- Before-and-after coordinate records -
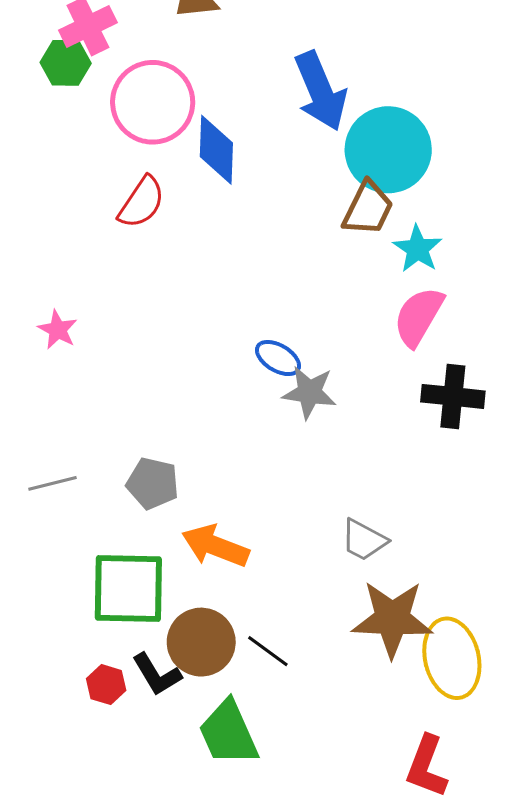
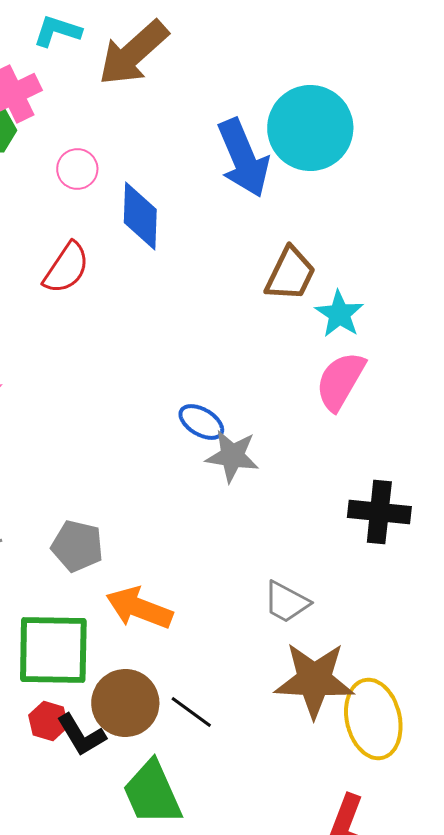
pink circle: (153, 102) -> (77, 169), size x0.5
cyan circle: (388, 150) -> (310, 128), moved
black cross: (453, 396) -> (379, 512), moved
red hexagon: (106, 685) -> (48, 721), moved

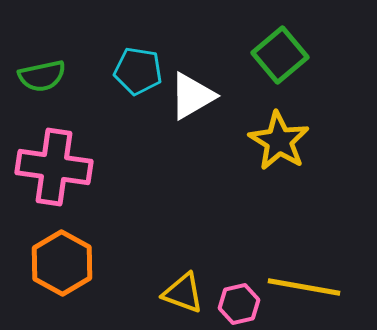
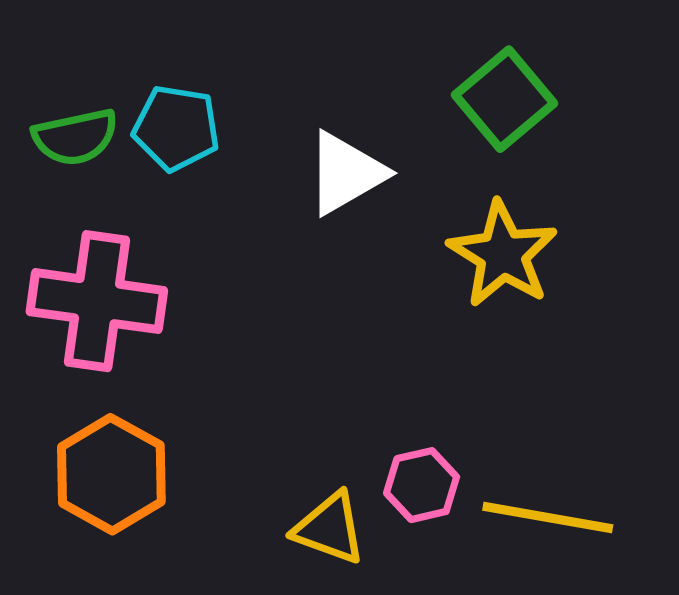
cyan pentagon: (138, 71) -> (176, 128), moved
pink hexagon: (239, 304) -> (422, 485), moved

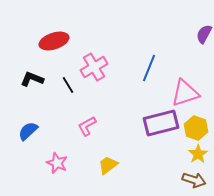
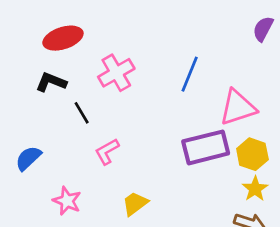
black L-shape: (32, 79) -> (51, 82), moved
black line: (68, 85) -> (82, 113), moved

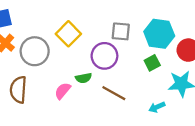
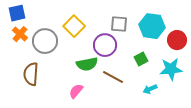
green square: (152, 63) -> (141, 59), moved
green semicircle: (84, 78) -> (87, 64), size x1.5
pink semicircle: (63, 91) -> (76, 91), moved

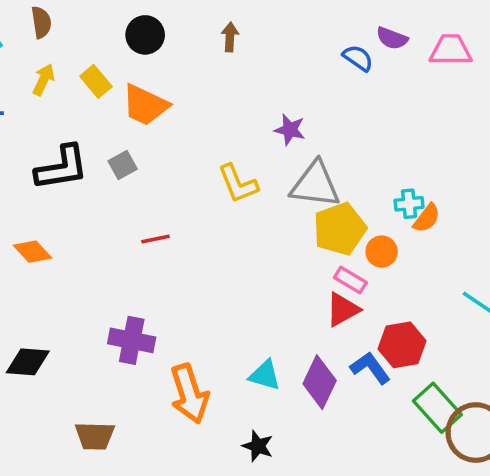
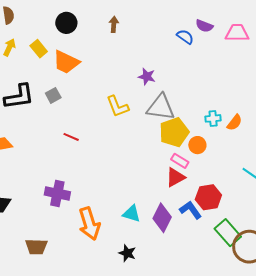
orange semicircle: (427, 218) -> (234, 122), moved
red line: (155, 239) -> (71, 137), turned 35

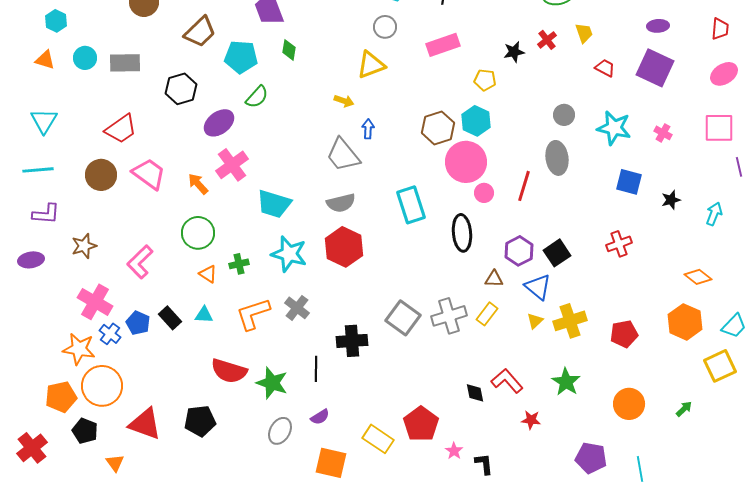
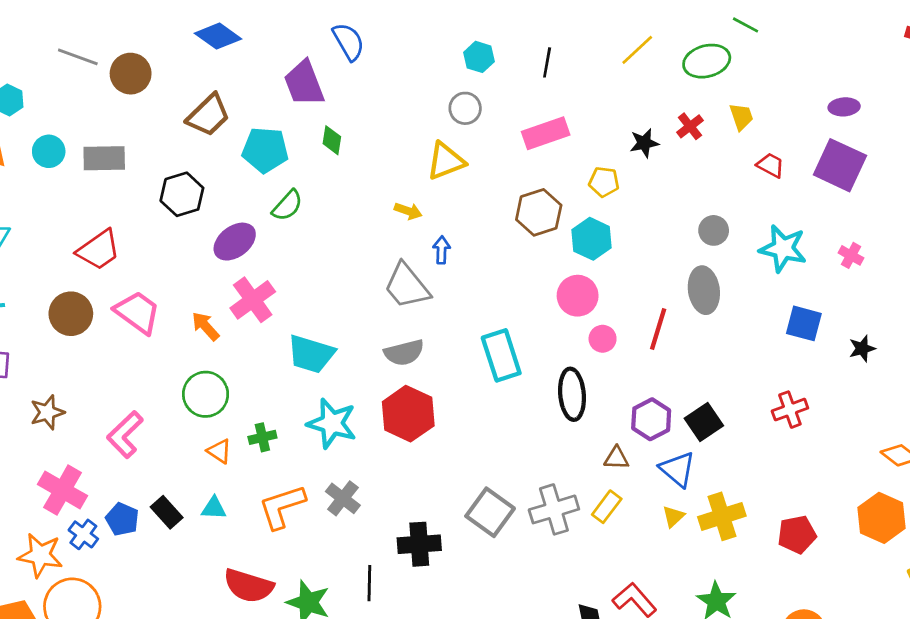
brown hexagon: (438, 128) -> (539, 212), moved
pink circle: (466, 162) -> (578, 296), size x0.7

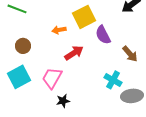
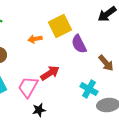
red arrow: (74, 53) -> (50, 73), moved

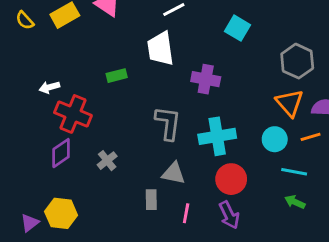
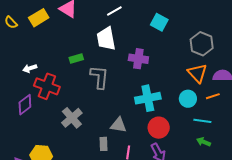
gray L-shape: (168, 123) -> (99, 77), moved
purple diamond: (61, 153) -> (25, 105), moved
gray cross: (107, 161) -> (72, 118), size x1.5

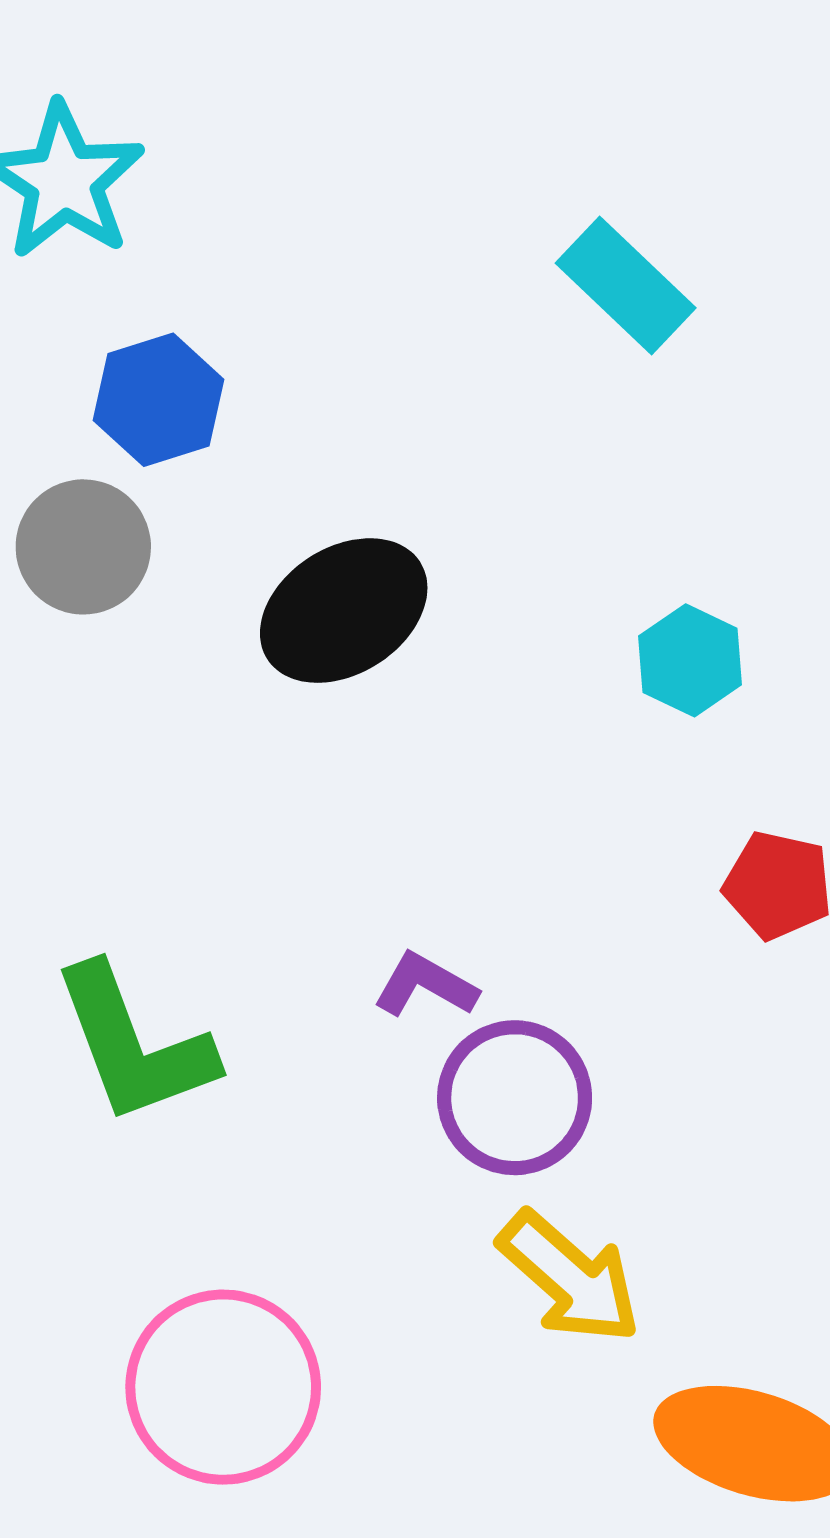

- Work to complete -
Exact repetition of the data is needed, with no images retained.

- Solution to the problem -
pink circle: (153, 102) -> (77, 169), size x0.5
cyan circle: (388, 150) -> (310, 128), moved
black cross: (453, 396) -> (379, 512), moved
red hexagon: (106, 685) -> (48, 721), moved

cyan pentagon: (138, 71) -> (176, 128), moved
pink hexagon: (239, 304) -> (422, 485), moved

black L-shape: (32, 79) -> (51, 82), moved
black line: (68, 85) -> (82, 113), moved

green square: (152, 63) -> (141, 59), moved
green semicircle: (84, 78) -> (87, 64), size x1.5
pink semicircle: (63, 91) -> (76, 91), moved

orange semicircle: (427, 218) -> (234, 122), moved
red line: (155, 239) -> (71, 137), turned 35

brown hexagon: (438, 128) -> (539, 212), moved
pink circle: (466, 162) -> (578, 296), size x0.7

red arrow: (74, 53) -> (50, 73), moved

gray L-shape: (168, 123) -> (99, 77), moved
purple diamond: (61, 153) -> (25, 105), moved
gray cross: (107, 161) -> (72, 118), size x1.5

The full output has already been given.